··· Entries supplied

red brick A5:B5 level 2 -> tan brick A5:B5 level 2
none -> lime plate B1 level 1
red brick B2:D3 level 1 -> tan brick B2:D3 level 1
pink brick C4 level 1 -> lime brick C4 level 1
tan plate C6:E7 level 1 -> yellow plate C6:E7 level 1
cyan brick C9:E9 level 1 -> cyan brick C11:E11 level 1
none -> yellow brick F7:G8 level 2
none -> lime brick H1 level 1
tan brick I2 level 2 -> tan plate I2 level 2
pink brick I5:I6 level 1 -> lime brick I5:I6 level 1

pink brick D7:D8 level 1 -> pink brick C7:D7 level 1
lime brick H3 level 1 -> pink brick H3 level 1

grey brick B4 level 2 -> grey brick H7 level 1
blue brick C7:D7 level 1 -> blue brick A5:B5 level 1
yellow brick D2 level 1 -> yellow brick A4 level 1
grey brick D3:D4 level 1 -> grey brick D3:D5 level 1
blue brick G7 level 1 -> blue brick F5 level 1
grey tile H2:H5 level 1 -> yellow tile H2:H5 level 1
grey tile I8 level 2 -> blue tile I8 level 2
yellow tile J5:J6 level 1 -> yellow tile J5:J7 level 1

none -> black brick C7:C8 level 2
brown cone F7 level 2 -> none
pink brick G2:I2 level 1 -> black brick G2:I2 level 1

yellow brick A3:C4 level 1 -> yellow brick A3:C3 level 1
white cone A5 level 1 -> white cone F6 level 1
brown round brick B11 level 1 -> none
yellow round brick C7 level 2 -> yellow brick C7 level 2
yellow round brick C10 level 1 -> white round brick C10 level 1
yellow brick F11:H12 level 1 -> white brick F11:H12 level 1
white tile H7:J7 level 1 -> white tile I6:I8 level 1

······

> Exercise details
Set down all the data exactly as given.

> Response area
red brick A5:B5 level 2 -> tan brick A5:B5 level 2
none -> lime plate B1 level 1
red brick B2:D3 level 1 -> tan brick B2:D3 level 1
pink brick C4 level 1 -> lime brick C4 level 1
tan plate C6:E7 level 1 -> yellow plate C6:E7 level 1
cyan brick C9:E9 level 1 -> cyan brick C11:E11 level 1
none -> yellow brick F7:G8 level 2
none -> lime brick H1 level 1
tan brick I2 level 2 -> tan plate I2 level 2
pink brick I5:I6 level 1 -> lime brick I5:I6 level 1

pink brick D7:D8 level 1 -> pink brick C7:D7 level 1
lime brick H3 level 1 -> pink brick H3 level 1

grey brick B4 level 2 -> grey brick H7 level 1
blue brick C7:D7 level 1 -> blue brick A5:B5 level 1
yellow brick D2 level 1 -> yellow brick A4 level 1
grey brick D3:D4 level 1 -> grey brick D3:D5 level 1
blue brick G7 level 1 -> blue brick F5 level 1
grey tile H2:H5 level 1 -> yellow tile H2:H5 level 1
grey tile I8 level 2 -> blue tile I8 level 2
yellow tile J5:J6 level 1 -> yellow tile J5:J7 level 1

none -> black brick C7:C8 level 2
brown cone F7 level 2 -> none
pink brick G2:I2 level 1 -> black brick G2:I2 level 1

yellow brick A3:C4 level 1 -> yellow brick A3:C3 level 1
white cone A5 level 1 -> white cone F6 level 1
brown round brick B11 level 1 -> none
yellow round brick C7 level 2 -> yellow brick C7 level 2
yellow round brick C10 level 1 -> white round brick C10 level 1
yellow brick F11:H12 level 1 -> white brick F11:H12 level 1
white tile H7:J7 level 1 -> white tile I6:I8 level 1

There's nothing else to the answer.